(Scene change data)
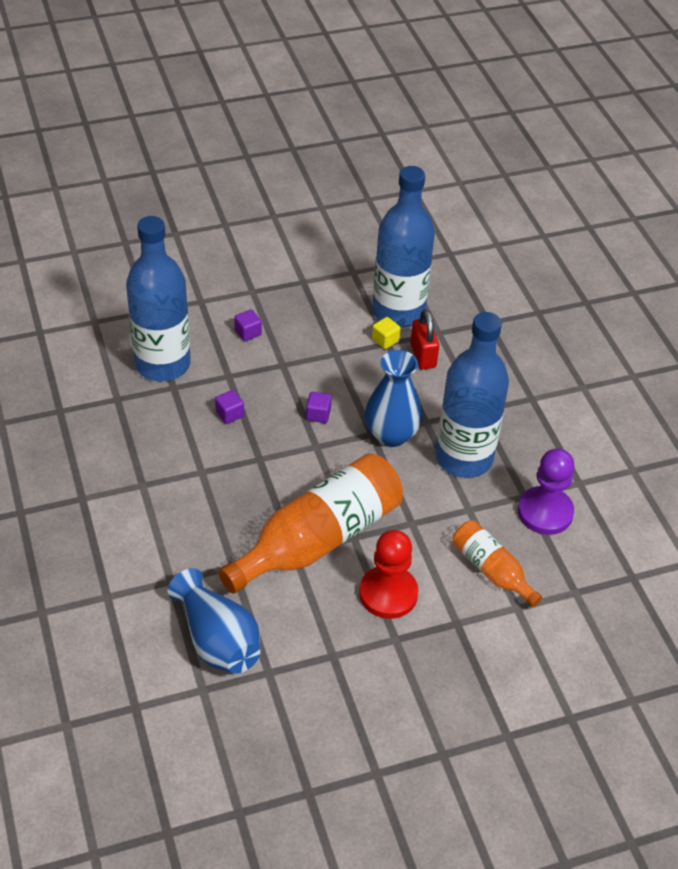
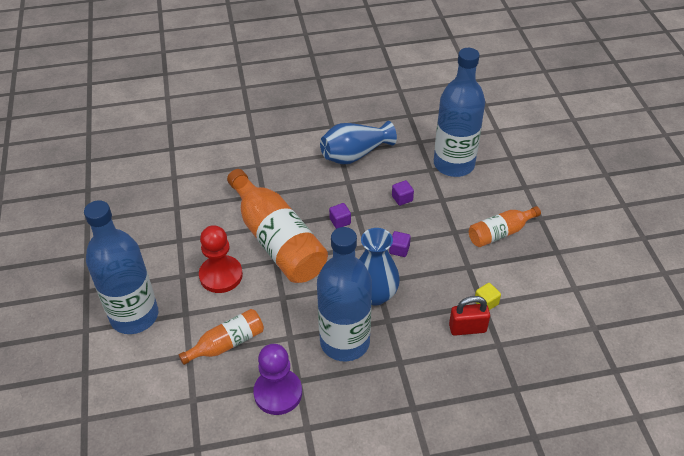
camera: 100 degrees right, 0 degrees up
blue vase [167,568,260,674] -> blue vase moved to [320,121,397,164]
purple cube [234,309,262,341] -> purple cube moved to [329,203,351,229]
blue bottle [372,166,435,328] -> blue bottle moved to [84,200,158,334]
none -> orange bottle [469,206,541,247]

§ ACTION ITEM
Send back the data above word for word, with the pictures left out.

§ EXERCISE RESPONSE
camera: 100 degrees right, 0 degrees up
blue vase [167,568,260,674] -> blue vase moved to [320,121,397,164]
purple cube [234,309,262,341] -> purple cube moved to [329,203,351,229]
blue bottle [372,166,435,328] -> blue bottle moved to [84,200,158,334]
none -> orange bottle [469,206,541,247]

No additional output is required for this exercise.